> **Records for processing**:
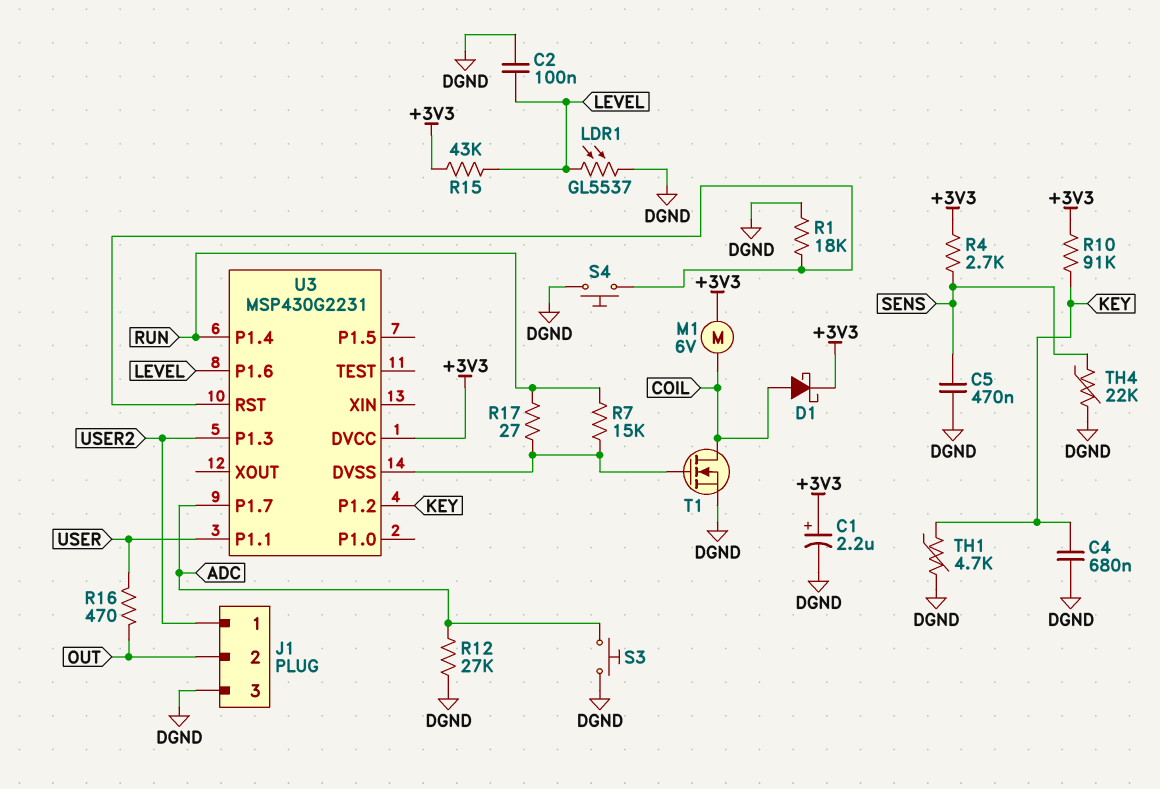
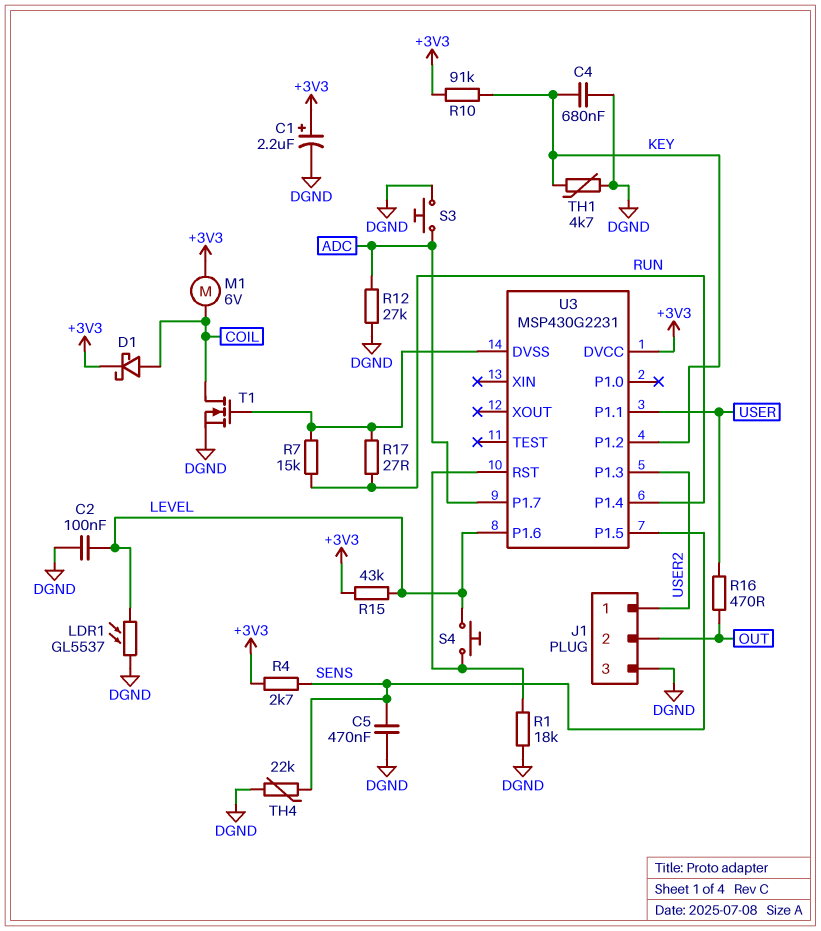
S4: button (DGND, U3/RST) -> button (LEVEL, U3/RST)
U3 pin P1.5: none -> SENS

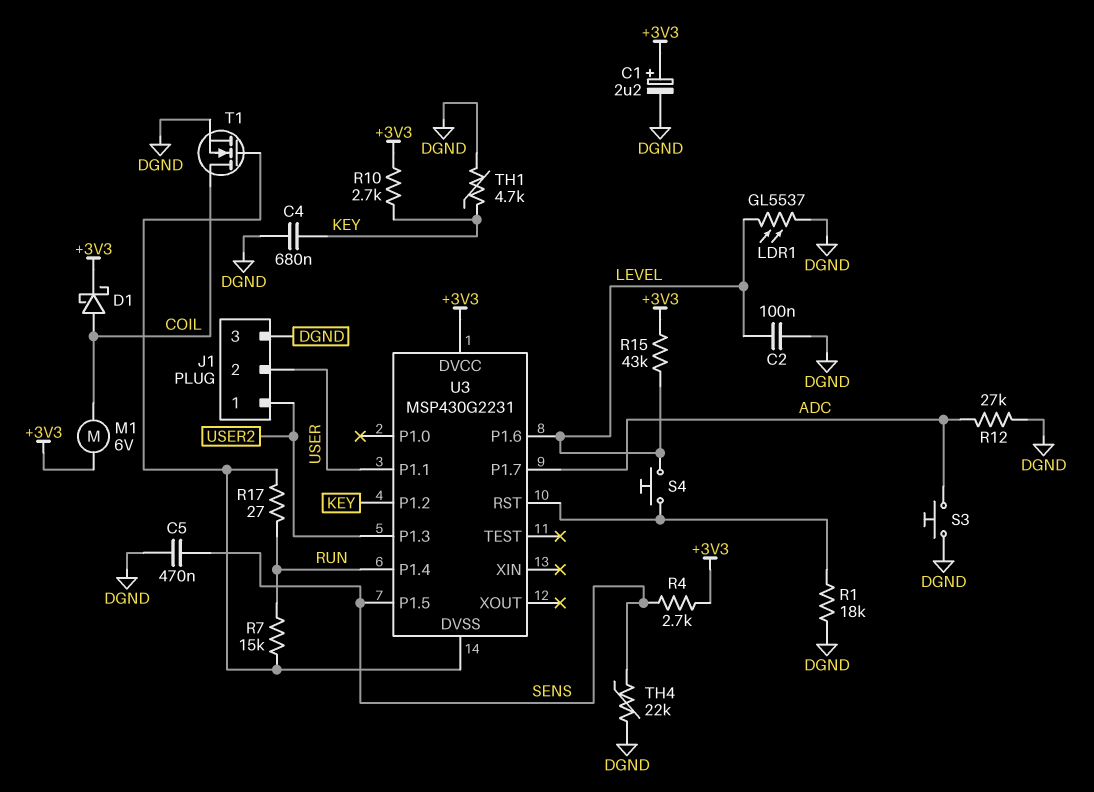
J1 pin 2: OUT -> USER
R10: 91k (+3V3, KEY) -> 2.7k (+3V3, KEY)
R16: 470 (OUT, USER) -> none

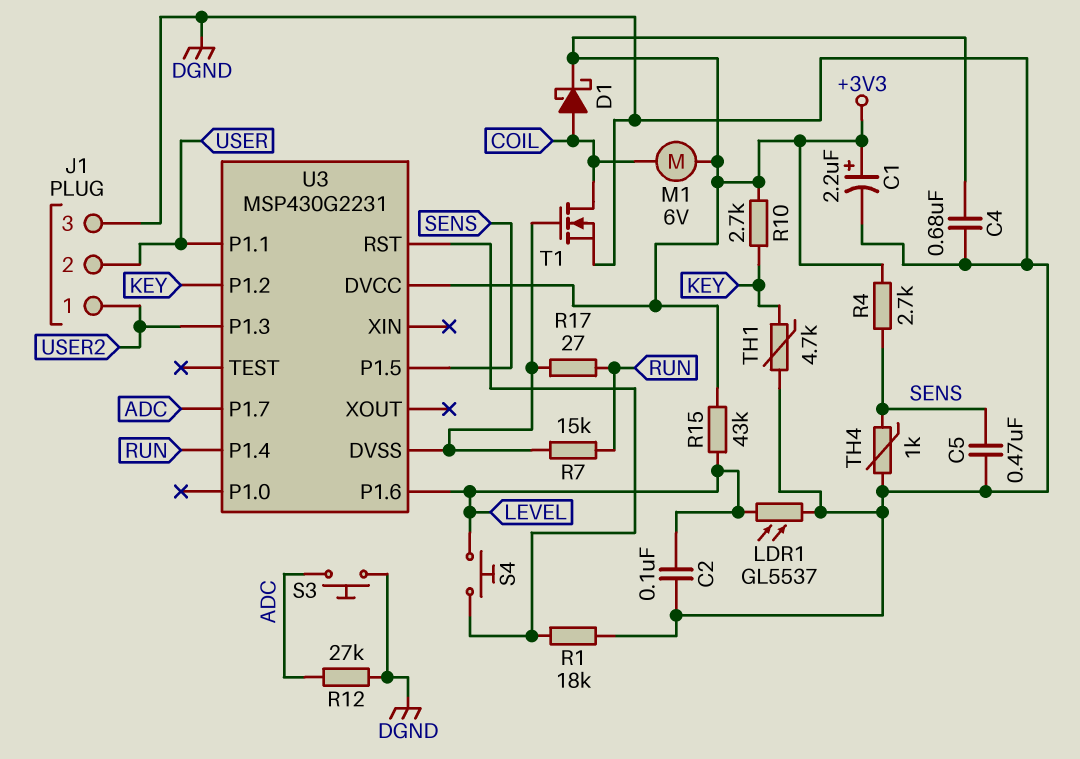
C4: 680nF (DGND, KEY) -> 680nF (+3V3, DGND)
TH4: 22k (DGND, SENS) -> 1k (DGND, SENS)

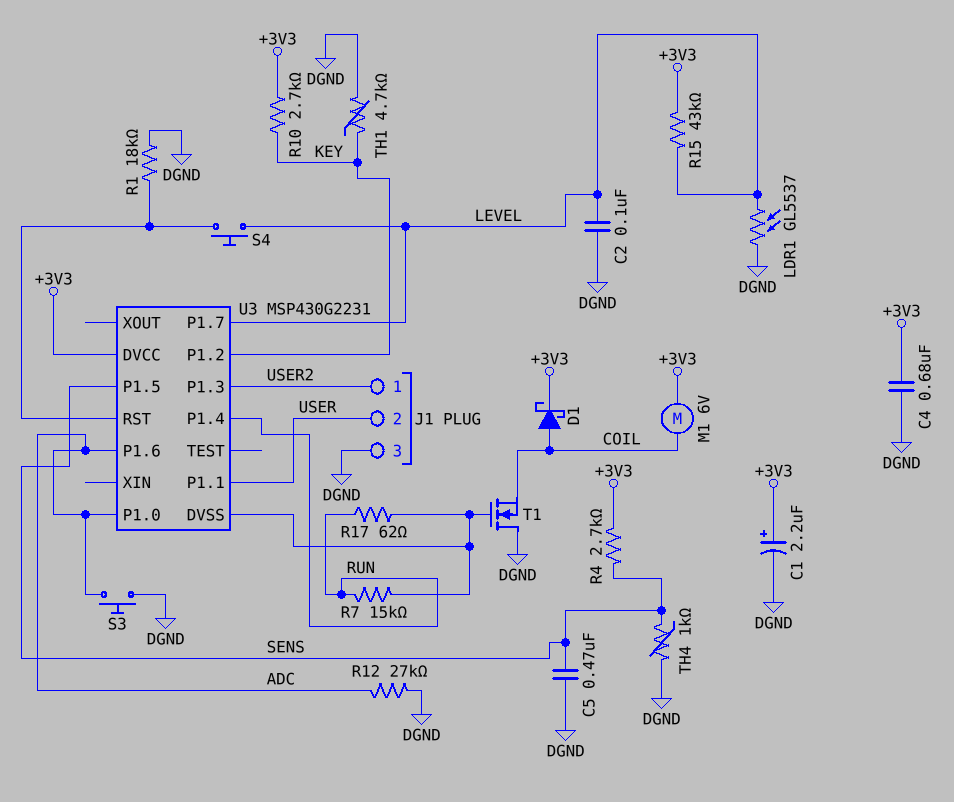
R17: 27 (RUN, U3/DVSS) -> 62 (RUN, U3/DVSS)
T1: NMOS (G U3/DVSS, D COIL, S DGND) -> NMOS (G U3/DVSS, D DGND, S COIL)
U3 pin P1.0: none -> ADC
U3 pin P1.6: LEVEL -> ADC
U3 pin P1.7: ADC -> LEVEL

> **Task to complete**:
Write out exactly the lines from the line containing "T1: NMOS (G" to the end of the listing above, both included, and nothing else.

> **Response to the exercise**:
T1: NMOS (G U3/DVSS, D COIL, S DGND) -> NMOS (G U3/DVSS, D DGND, S COIL)
U3 pin P1.0: none -> ADC
U3 pin P1.6: LEVEL -> ADC
U3 pin P1.7: ADC -> LEVEL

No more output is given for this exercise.